» **Task details**:
Lay out the lines from the very first one through the line that contains "Monsta X, perform", including both, as a Markdown table with the columns Row and Line, numbering each row. Skip blank lines and leave the pictures out.
#### Data in this exercise ####
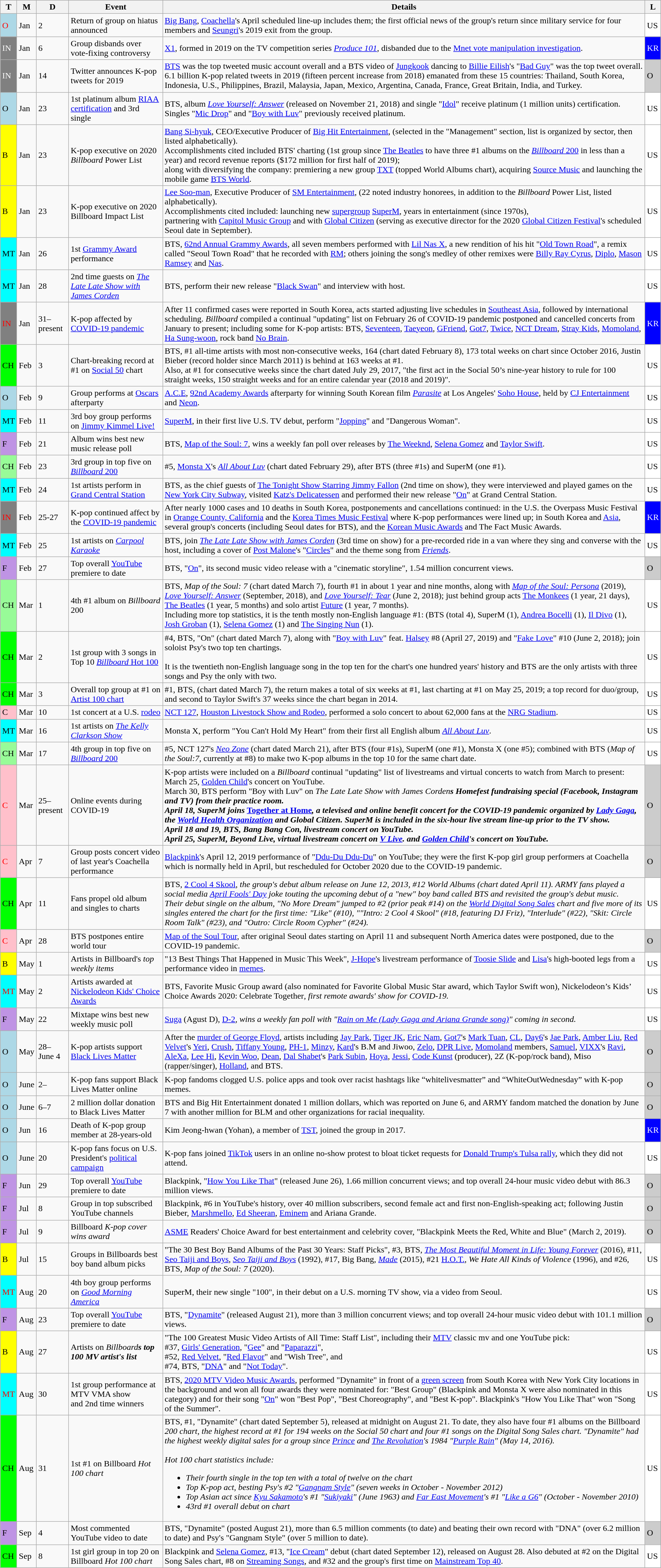
26 (53, 254)
2nd time guests on The Late Late Show with James Corden (116, 286)
SuperM, in their first live U.S. TV debut, perform "Jopping" and "Dangerous Woman". (404, 421)
ASME Readers' Choice Award for best entertainment and celebrity cover, "Blackpink Meets the Red, White and Blue" (March 2, 2019). (404, 1232)
Details (404, 7)
17 (53, 754)
1st artists on The Kelly Clarkson Show (116, 731)
29 (53, 1186)
Kim Jeong-hwan (Yohan), a member of TST, joined the group in 2017. (404, 1131)
BTS, Map of the Soul: 7, wins a weekly fan poll over releases by The Weeknd, Selena Gomez and Taylor Swift. (404, 444)
A.C.E, 92nd Academy Awards afterparty for winning South Korean film Parasite at Los Angeles' Soho House, held by CJ Entertainment and Neon. (404, 398)
Most commented YouTube video to date (116, 1534)
K-pop continued affect by the COVID-19 pandemic (116, 518)
Online events during COVID-19 (116, 805)
1st #1 on Billboard Hot 100 chart (116, 1469)
25 (53, 545)
3rd boy group performs on Jimmy Kimmel Live! (116, 421)
1st concert at a U.S. rodeo (116, 713)
Group performs at Oscars afterparty (116, 398)
Group posts concert video of last year's Coachella performance (116, 862)
24 (53, 490)
1st Grammy Award performance (116, 254)
Artists awarded at Nickelodeon Kids' Choice Awards (116, 992)
21 (53, 444)
NCT 127, Houston Livestock Show and Rodeo, performed a solo concert to about 62,000 fans at the NRG Stadium. (404, 713)
Blackpink, "How You Like That" (released June 26), 1.66 million concurrent views; and top overall 24-hour music video debut with 86.3 million views. (404, 1186)
Monsta X, perform "You Can't Hold My Heart" from their first all English album All About Luv. (404, 731)
Group in top subscribed YouTube channels (116, 1209)
D (53, 7)
4th boy group performs on Good Morning America (116, 1292)
2 million dollar donation to Black Lives Matter (116, 1107)
Album wins best new music release poll (116, 444)
Overall top group at #1 on Artist 100 chart (116, 694)
6–7 (53, 1107)
25– present (53, 805)
4th group in top five on Billboard 200 (116, 754)
Billboard K-pop cover wins award (116, 1232)
SuperM, their new single "100", in their debut on a U.S. morning TV show, via a video from Seoul. (404, 1292)
1st girl group in top 20 on Billboard Hot 100 chart (116, 1556)
7 (53, 862)
Twitter announces K-pop tweets for 2019 (116, 76)
K-pop affected by COVID-19 pandemic (116, 323)
Artists on Billboards top 100 MV artist's list (116, 1352)
Chart-breaking record at #1 on Social 50 chart (116, 365)
K-pop fandoms clogged U.S. police apps and took over racist hashtags like “whitelivesmatter” and “WhiteOutWednesday” with K-pop memes. (404, 1085)
Fans propel old album and singles to charts (116, 904)
K-pop fans joined TikTok users in an online no-show protest to bloat ticket requests for Donald Trump's Tulsa rally, which they did not attend. (404, 1158)
10 (53, 713)
1st platinum album RIAA certification and 3rd single (116, 108)
28– June 4 (53, 1052)
4th #1 album on Billboard 200 (116, 606)
Event (116, 7)
M (27, 7)
1st group with 3 songs in Top 10 Billboard Hot 100 (116, 657)
4 (53, 1534)
6 (53, 48)
Artists in Billboard's top weekly items (116, 964)
K-pop artists support Black Lives Matter (116, 1052)
K-pop fans support Black Lives Matter online (116, 1085)
#5, Monsta X's All About Luv (chart dated February 29), after BTS (three #1s) and SuperM (one #1). (404, 467)
BTS, perform their new release "Black Swan" and interview with host. (404, 286)
L (653, 7)
3rd group in top five on Billboard 200 (116, 467)
31– present (53, 323)
BTS postpones entire world tour (116, 941)
K-pop executive on 2020 Billboard Impact List (116, 212)
15 (53, 1260)
Return of group on hiatus announced (116, 25)
Groups in Billboards best boy band album picks (116, 1260)
BTS, "Dynamite" (released August 21), more than 3 million concurrent views; and top overall 24-hour music video debut with 101.1 million views. (404, 1320)
Suga (Agust D), D-2, wins a weekly fan poll with "Rain on Me (Lady Gaga and Ariana Grande song)" coming in second. (404, 1020)
25-27 (53, 518)
Group disbands over vote-fixing controversy (116, 48)
31 (53, 1469)
BTS, "On", its second music video release with a "cinematic storyline", 1.54 million concurrent views. (404, 568)
Mixtape wins best new weekly music poll (116, 1020)
X1, formed in 2019 on the TV competition series Produce 101, disbanded due to the Mnet vote manipulation investigation. (404, 48)
K-pop fans focus on U.S. President's political campaign (116, 1158)
30 (53, 1395)
1st group performance at MTV VMA show and 2nd time winners (116, 1395)
T (8, 7)
22 (53, 1020)
Death of K-pop group member at 28-years-old (116, 1131)
K-pop executive on 2020 Billboard Power List (116, 155)
1st artists on Carpool Karaoke (116, 545)
2– (53, 1085)
1st artists perform in Grand Central Station (116, 490)
14 (53, 76)
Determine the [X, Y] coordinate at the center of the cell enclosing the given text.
####
» **Reply to the task**:
| Row | Line |
|---|---|
| 1 | 26 (53, 254) |
| 2 | 2nd time guests on The Late Late Show with James Corden (116, 286) |
| 3 | SuperM, in their first live U.S. TV debut, perform "Jopping" and "Dangerous Woman". (404, 421) |
| 4 | ASME Readers' Choice Award for best entertainment and celebrity cover, "Blackpink Meets the Red, White and Blue" (March 2, 2019). (404, 1232) |
| 5 | Details (404, 7) |
| 6 | 17 (53, 754) |
| 7 | 1st artists on The Kelly Clarkson Show (116, 731) |
| 8 | 29 (53, 1186) |
| 9 | Kim Jeong-hwan (Yohan), a member of TST, joined the group in 2017. (404, 1131) |
| 10 | BTS, Map of the Soul: 7, wins a weekly fan poll over releases by The Weeknd, Selena Gomez and Taylor Swift. (404, 444) |
| 11 | A.C.E, 92nd Academy Awards afterparty for winning South Korean film Parasite at Los Angeles' Soho House, held by CJ Entertainment and Neon. (404, 398) |
| 12 | Most commented YouTube video to date (116, 1534) |
| 13 | K-pop continued affect by the COVID-19 pandemic (116, 518) |
| 14 | Online events during COVID-19 (116, 805) |
| 15 | 1st #1 on Billboard Hot 100 chart (116, 1469) |
| 16 | 25 (53, 545) |
| 17 | 3rd boy group performs on Jimmy Kimmel Live! (116, 421) |
| 18 | 1st concert at a U.S. rodeo (116, 713) |
| 19 | Group performs at Oscars afterparty (116, 398) |
| 20 | Group posts concert video of last year's Coachella performance (116, 862) |
| 21 | 24 (53, 490) |
| 22 | 1st Grammy Award performance (116, 254) |
| 23 | Artists awarded at Nickelodeon Kids' Choice Awards (116, 992) |
| 24 | 21 (53, 444) |
| 25 | NCT 127, Houston Livestock Show and Rodeo, performed a solo concert to about 62,000 fans at the NRG Stadium. (404, 713) |
| 26 | Blackpink, "How You Like That" (released June 26), 1.66 million concurrent views; and top overall 24-hour music video debut with 86.3 million views. (404, 1186) |
| 27 | Monsta X, perform "You Can't Hold My Heart" from their first all English album All About Luv. (404, 731) |